> EXTRACTED ENTRIES:
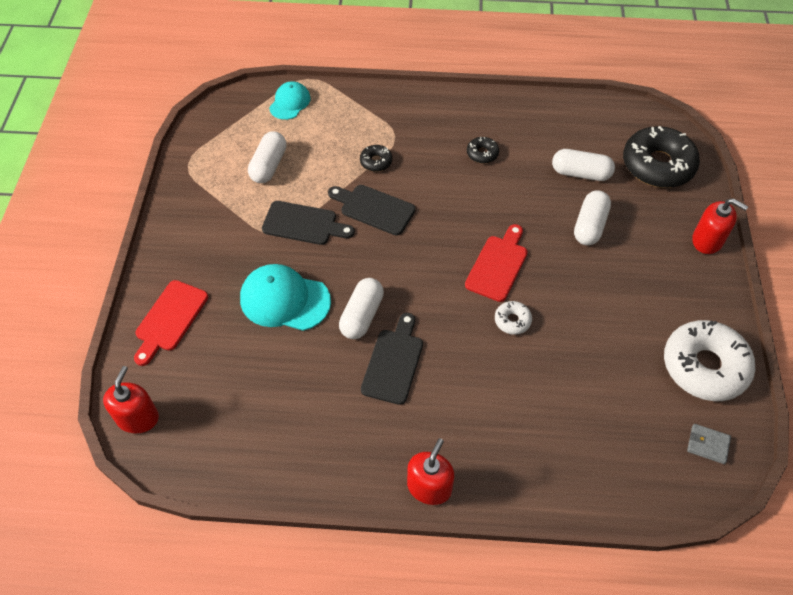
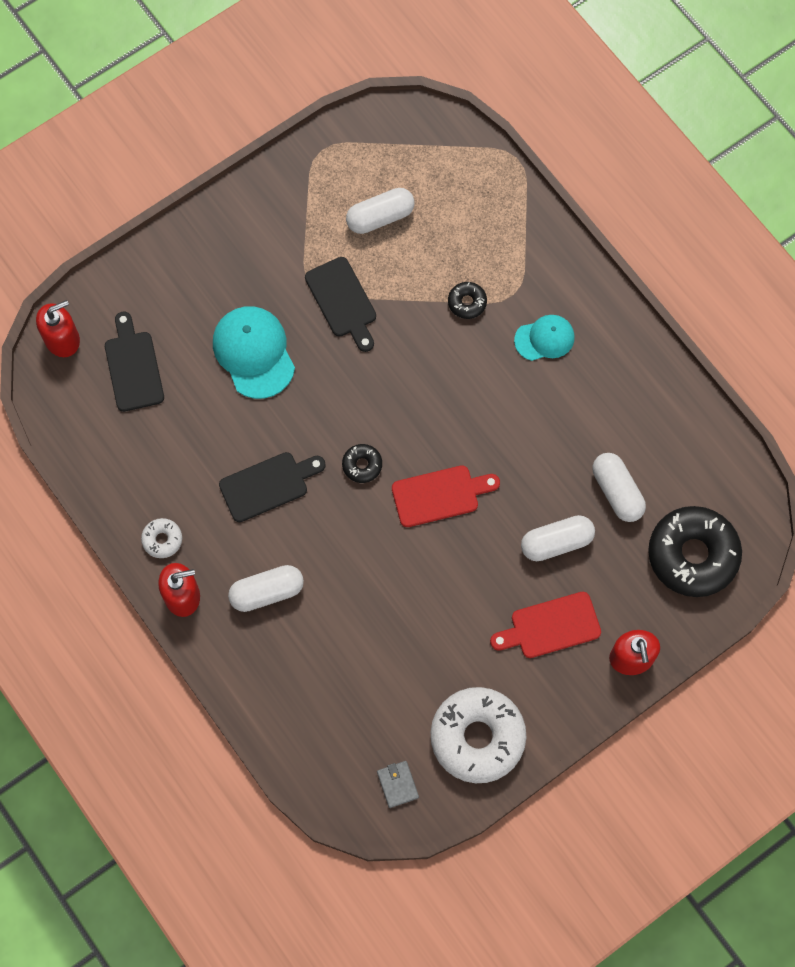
camera: 50 degrees right, 15 degrees up
red cutting board [134,280,208,366] -> red cutting board moved to [490,592,601,658]
turquoise cap [269,81,311,120] -> turquoise cap moved to [514,315,575,361]
black cutting board [328,185,416,235] -> black cutting board moved to [105,312,164,412]
white capsule [339,278,384,339] -> white capsule moved to [228,565,304,612]
black donut [467,137,499,164] -> black donut moved to [342,444,382,483]
white donut [495,301,532,335] -> white donut moved to [141,518,182,558]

> TASK STATEMENT:
Collect every line from the records above that contains the word "black".

> RESPONSE BOX:
black cutting board [328,185,416,235] -> black cutting board moved to [105,312,164,412]
black donut [467,137,499,164] -> black donut moved to [342,444,382,483]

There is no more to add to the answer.